DATA EXTRACT ::
┄┄┄┄┄┄
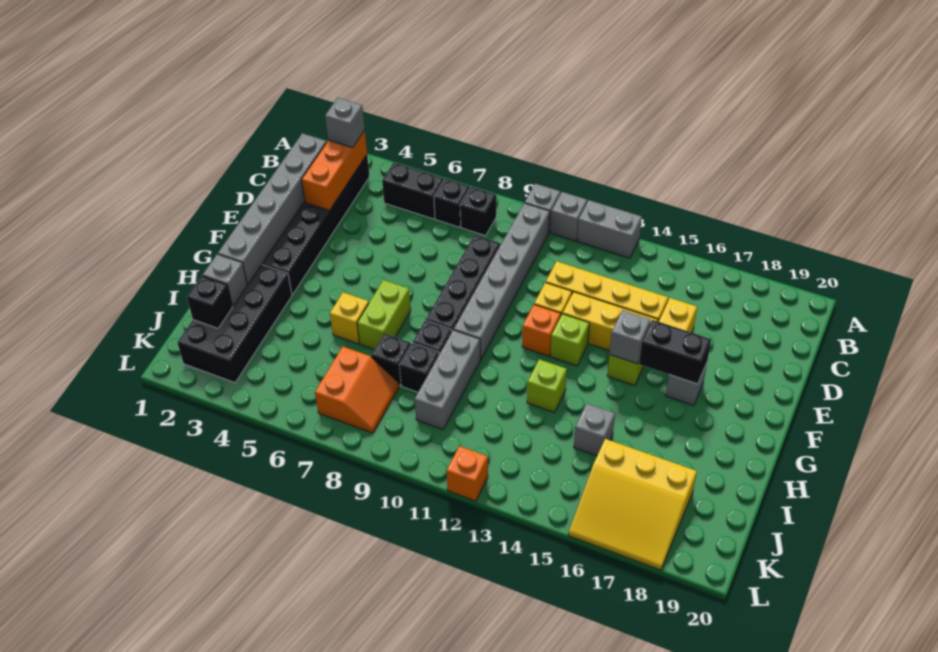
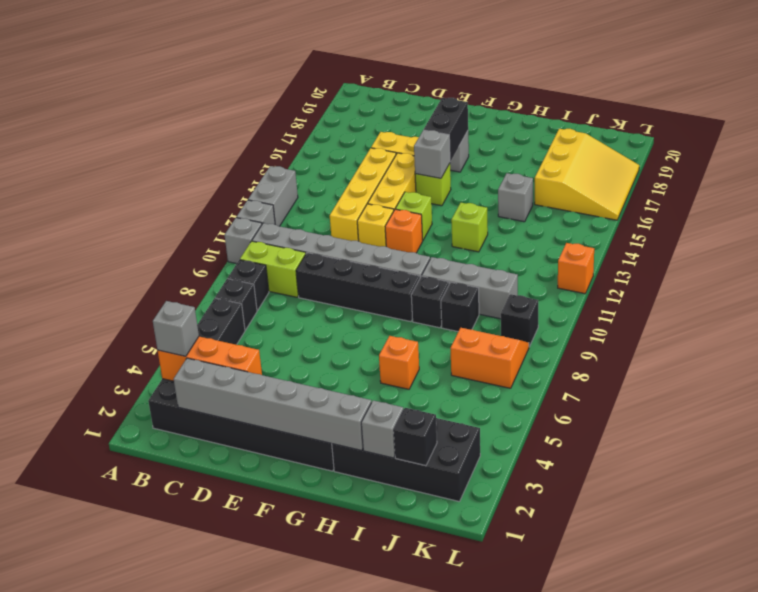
lime brick G7:H7 level 1 -> lime brick B9:C9 level 1
yellow brick H6 level 1 -> orange brick H6 level 1
black brick I8 level 1 -> black brick K9 level 1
┄┄┄┄┄┄
Write the material out again exactly. Skip each picture.

OUTPUT ::
lime brick G7:H7 level 1 -> lime brick B9:C9 level 1
yellow brick H6 level 1 -> orange brick H6 level 1
black brick I8 level 1 -> black brick K9 level 1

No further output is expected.